**YOUR TASK:**
Reproduce nothing but the closing run of lines: the line with "- new: fish in crimson (295, 357)" and each line that follows it to the end of the data.

──────── DATA PROVIDED

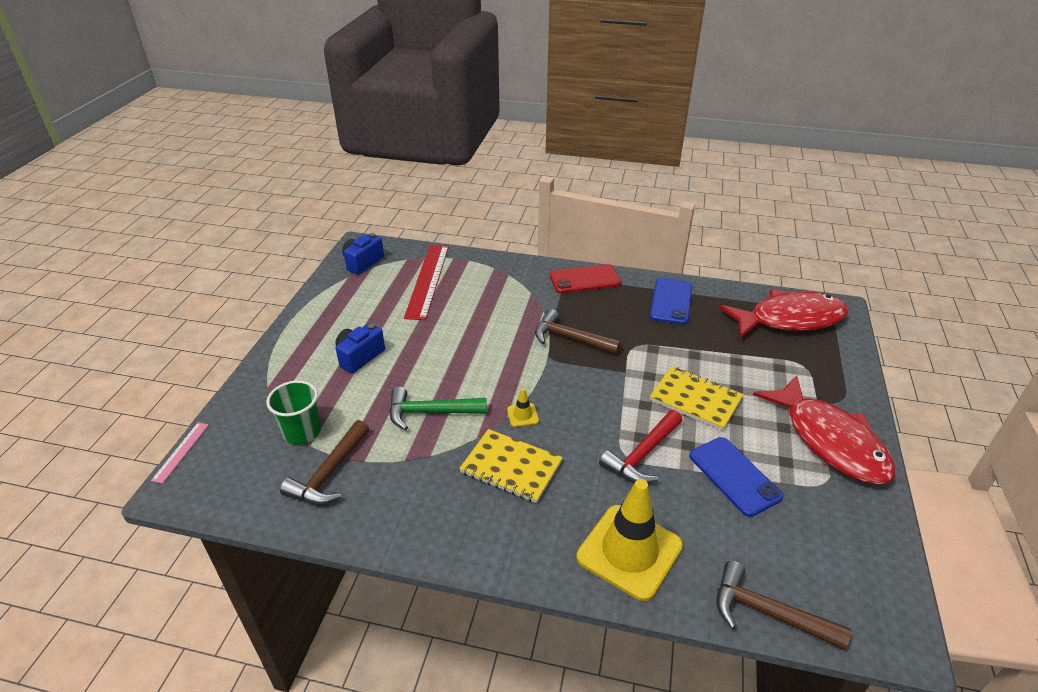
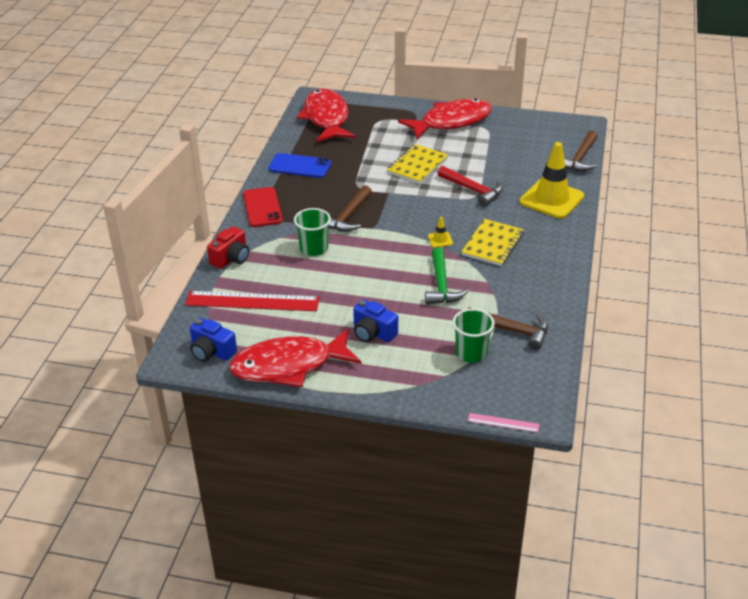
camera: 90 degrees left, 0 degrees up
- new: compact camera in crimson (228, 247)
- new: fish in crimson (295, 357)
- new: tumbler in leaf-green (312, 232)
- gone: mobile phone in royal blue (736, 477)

────────────────

**TASK RESPONSE:**
- new: fish in crimson (295, 357)
- new: tumbler in leaf-green (312, 232)
- gone: mobile phone in royal blue (736, 477)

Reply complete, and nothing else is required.